■ **EXERCISE REQUIREMENTS**
For the material below, output exactly the span from the line with "camera: 30 degrees left, 5 degrees down" to the line with "(324, 394) = (320, 399): purple", including both, and nothing besides.

■ **DATA RECORDS**

=== Section Start ===

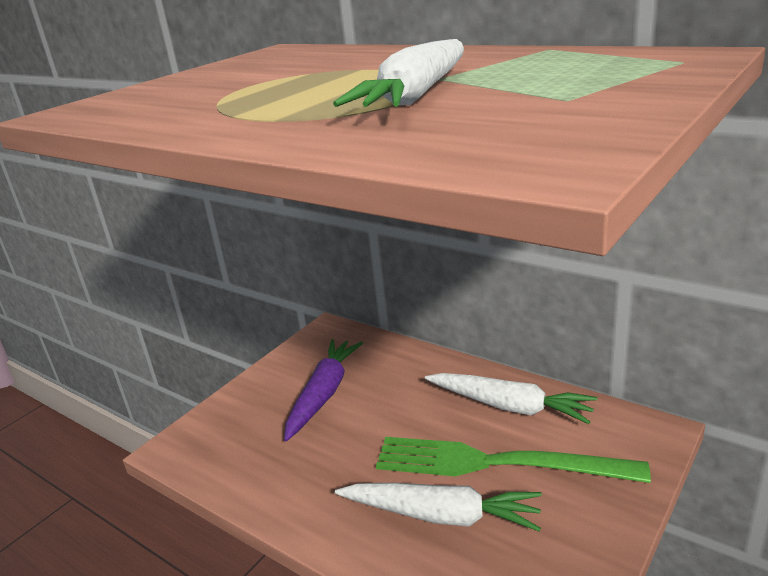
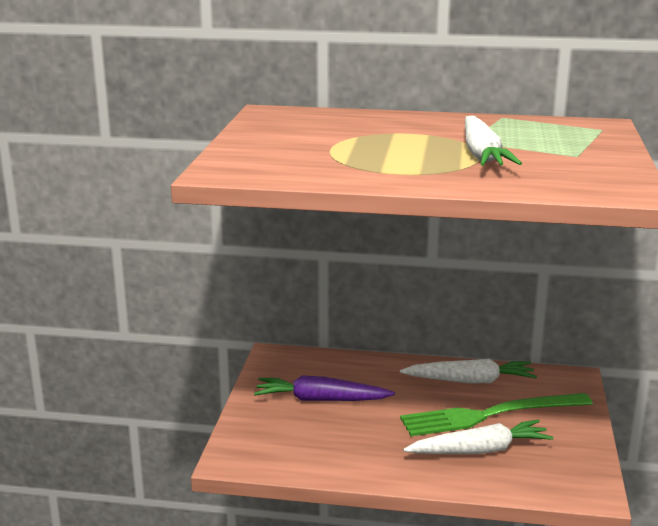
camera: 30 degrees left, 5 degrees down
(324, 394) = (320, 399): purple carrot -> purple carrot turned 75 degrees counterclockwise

=== Section End ===
=== Section Start ===

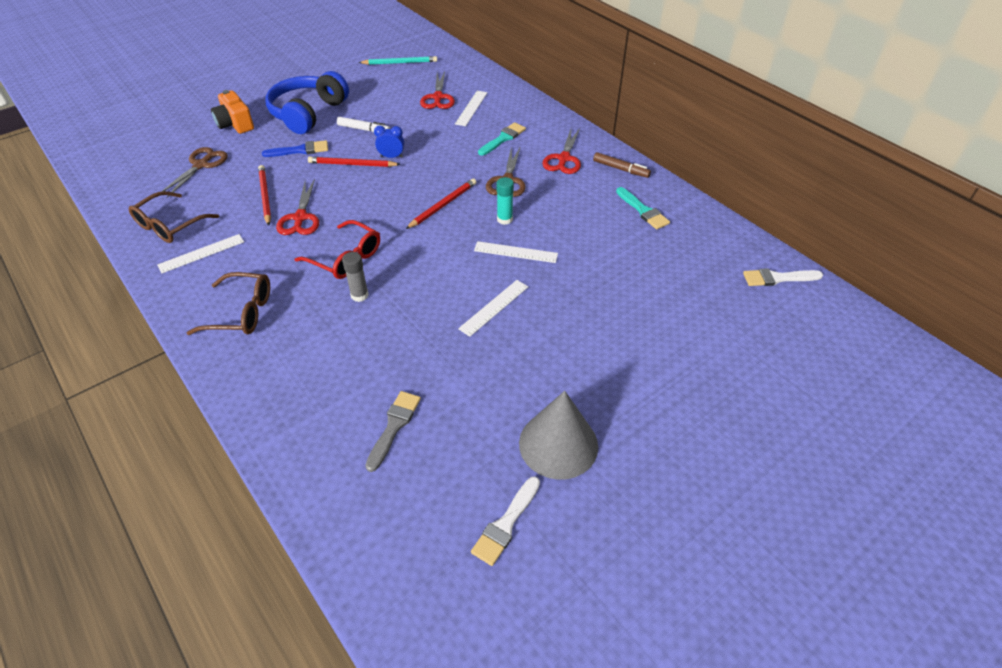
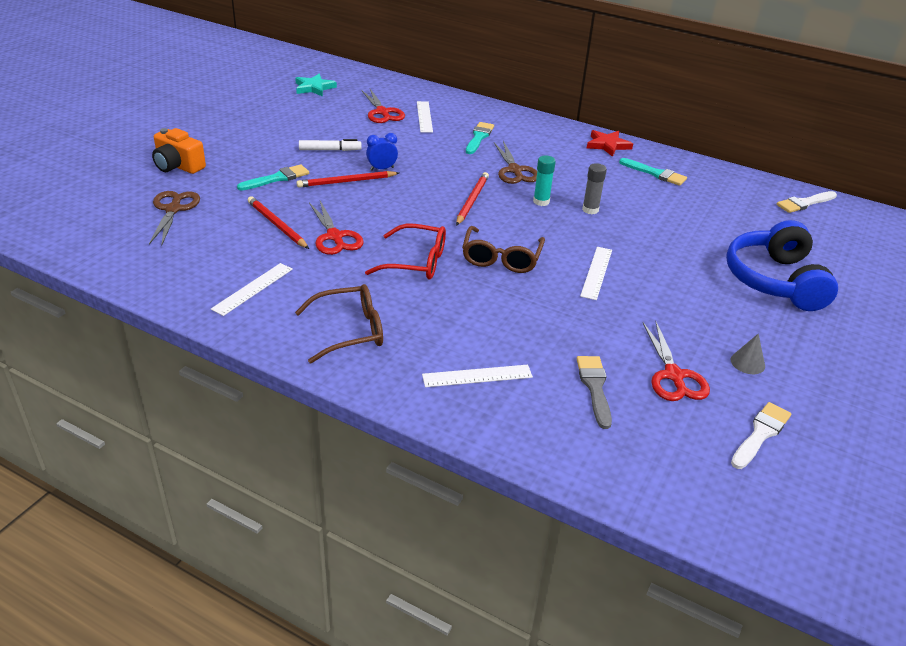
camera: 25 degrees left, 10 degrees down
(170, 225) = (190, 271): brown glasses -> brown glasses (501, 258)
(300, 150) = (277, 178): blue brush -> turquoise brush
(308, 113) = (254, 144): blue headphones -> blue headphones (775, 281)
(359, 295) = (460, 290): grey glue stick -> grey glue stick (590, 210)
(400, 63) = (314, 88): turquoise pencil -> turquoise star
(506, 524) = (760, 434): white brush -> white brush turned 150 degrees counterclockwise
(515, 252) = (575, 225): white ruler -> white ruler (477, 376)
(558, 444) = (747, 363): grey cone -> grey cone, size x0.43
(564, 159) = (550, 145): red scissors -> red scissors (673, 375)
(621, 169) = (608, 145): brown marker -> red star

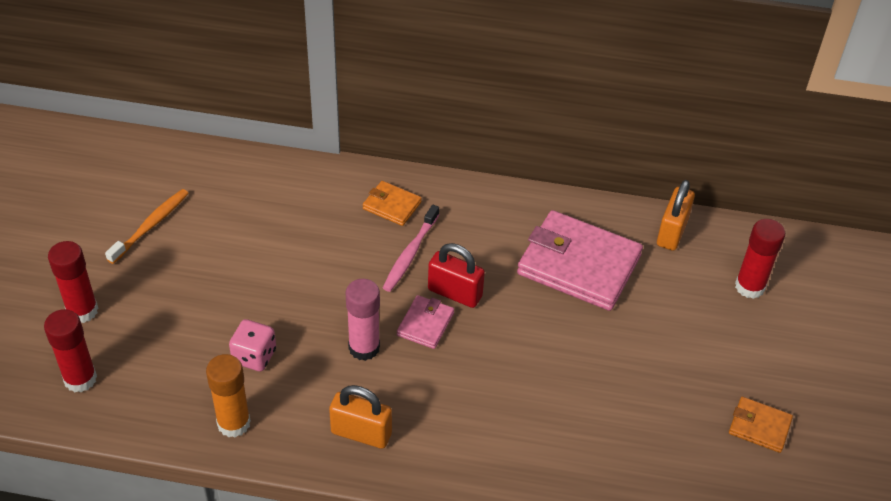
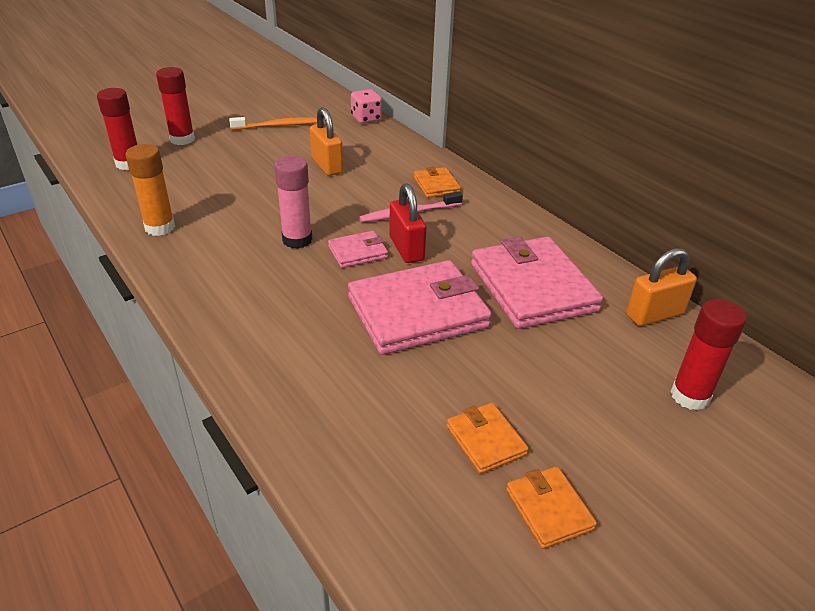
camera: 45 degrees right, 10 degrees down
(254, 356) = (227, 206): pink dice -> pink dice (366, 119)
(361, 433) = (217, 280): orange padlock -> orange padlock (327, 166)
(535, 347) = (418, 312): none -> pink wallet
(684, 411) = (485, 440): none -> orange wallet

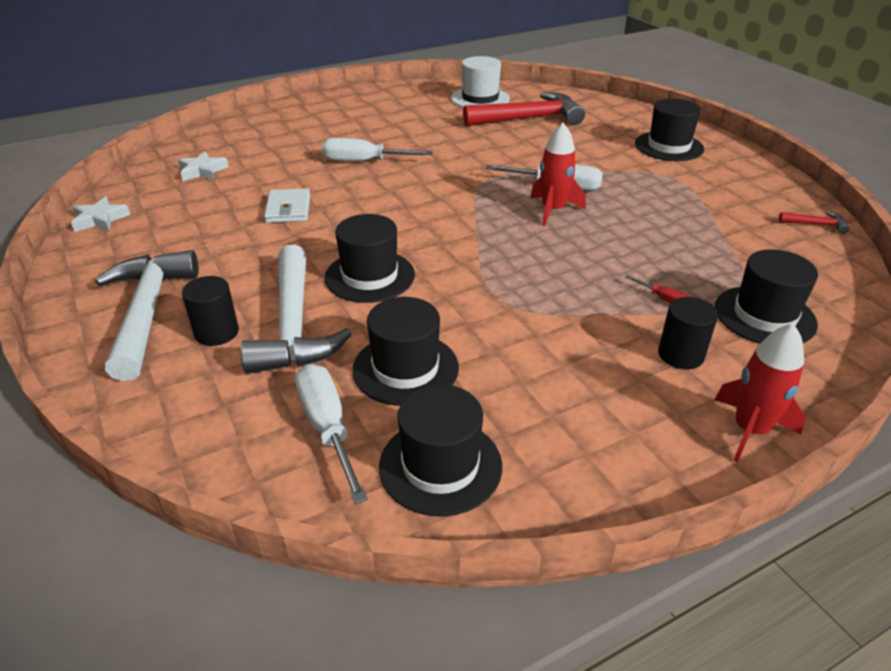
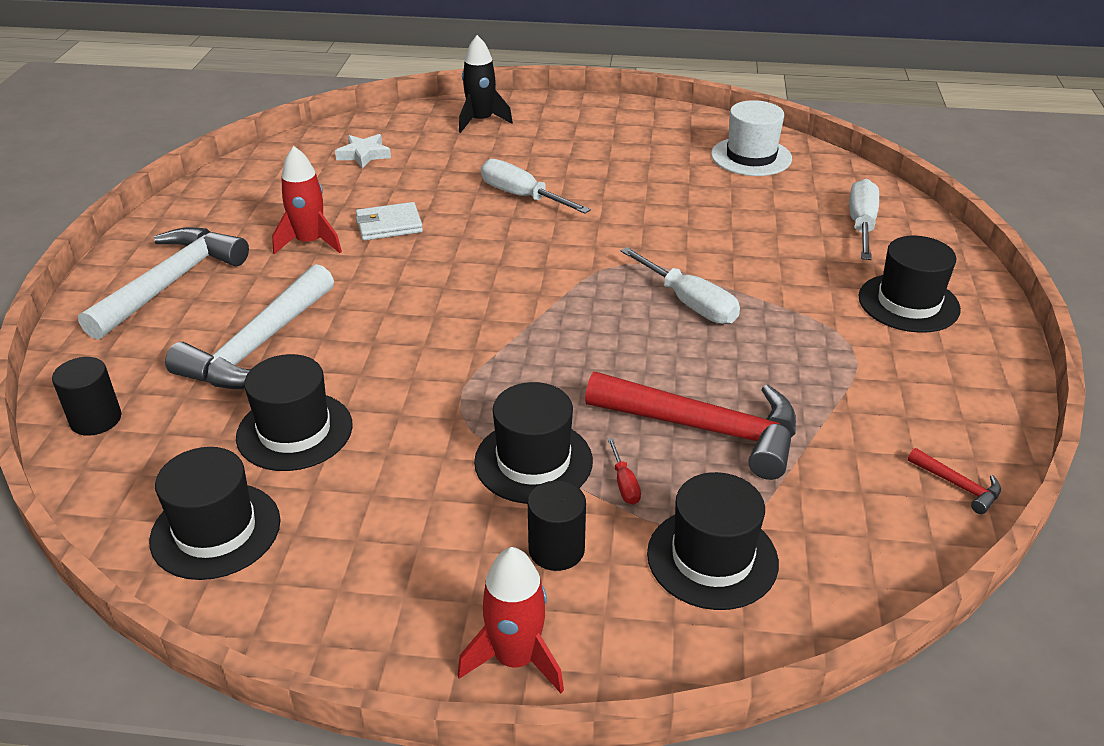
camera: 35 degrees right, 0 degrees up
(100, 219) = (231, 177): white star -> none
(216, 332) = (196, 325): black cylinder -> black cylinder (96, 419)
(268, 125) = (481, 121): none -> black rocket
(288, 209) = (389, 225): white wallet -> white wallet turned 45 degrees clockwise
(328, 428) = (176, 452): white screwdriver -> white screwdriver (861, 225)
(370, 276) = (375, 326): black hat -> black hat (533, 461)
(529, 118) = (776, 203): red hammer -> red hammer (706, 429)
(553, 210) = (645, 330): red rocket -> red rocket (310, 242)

=== Section End ===

■ **SOLVED EXERCISE**
camera: 30 degrees left, 5 degrees down
(324, 394) = (320, 399): purple carrot -> purple carrot turned 75 degrees counterclockwise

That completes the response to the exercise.